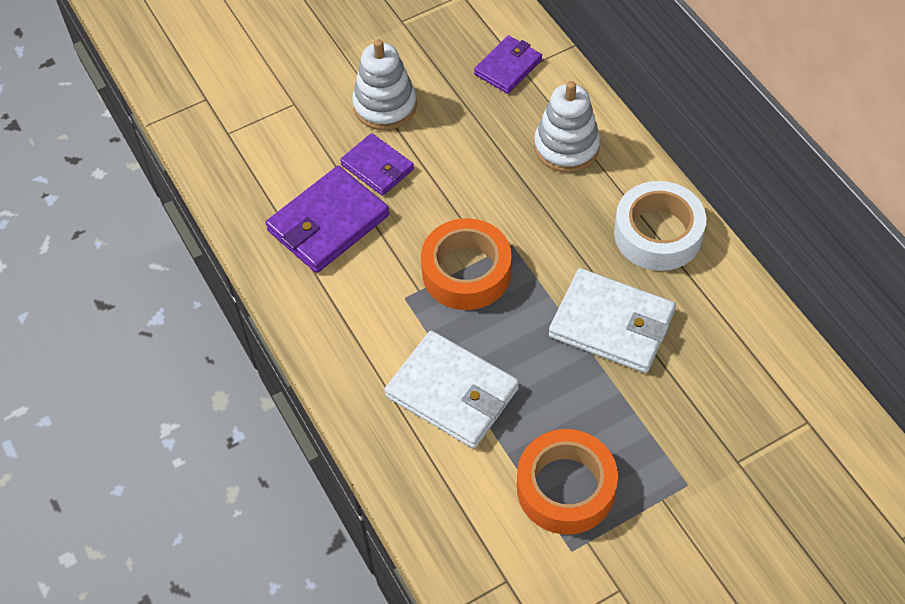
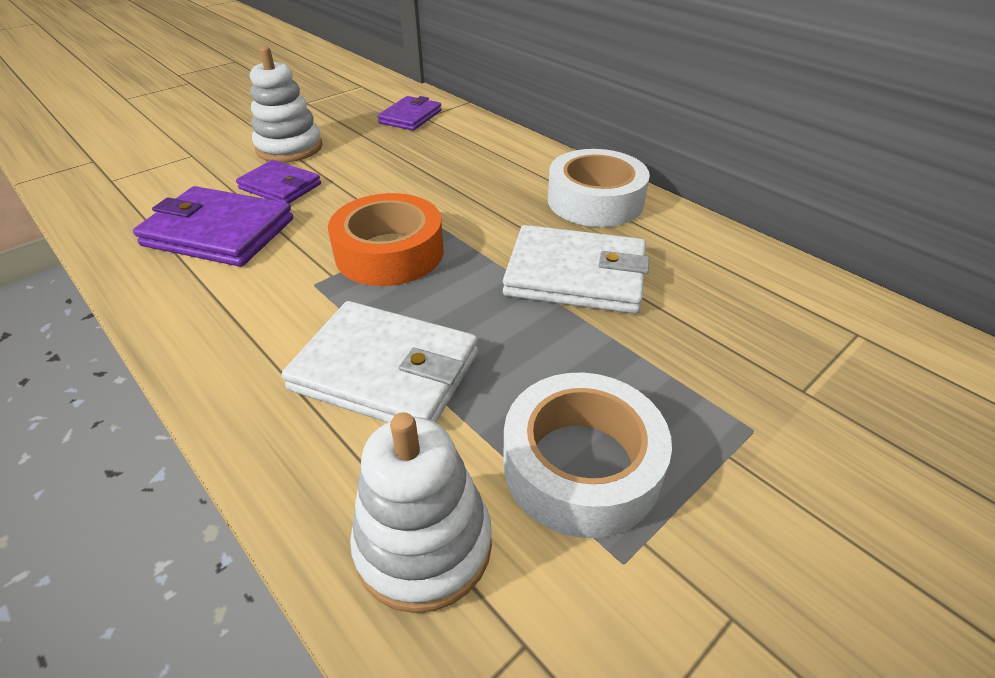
camera: 15 degrees left, 15 degrees down
(328, 223) = (219, 232): purple wallet -> purple wallet turned 75 degrees clockwise
(566, 147) = (479, 155): white stacking toy -> white stacking toy (424, 545)
(566, 488) = (581, 465): orange tape -> white tape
########
**EXERCISE REQUIREMENTS**
The material above should be printed again exactly, with each picture left out.

**ANSWER TO THIS PROBLEM**
camera: 15 degrees left, 15 degrees down
(328, 223) = (219, 232): purple wallet -> purple wallet turned 75 degrees clockwise
(566, 147) = (479, 155): white stacking toy -> white stacking toy (424, 545)
(566, 488) = (581, 465): orange tape -> white tape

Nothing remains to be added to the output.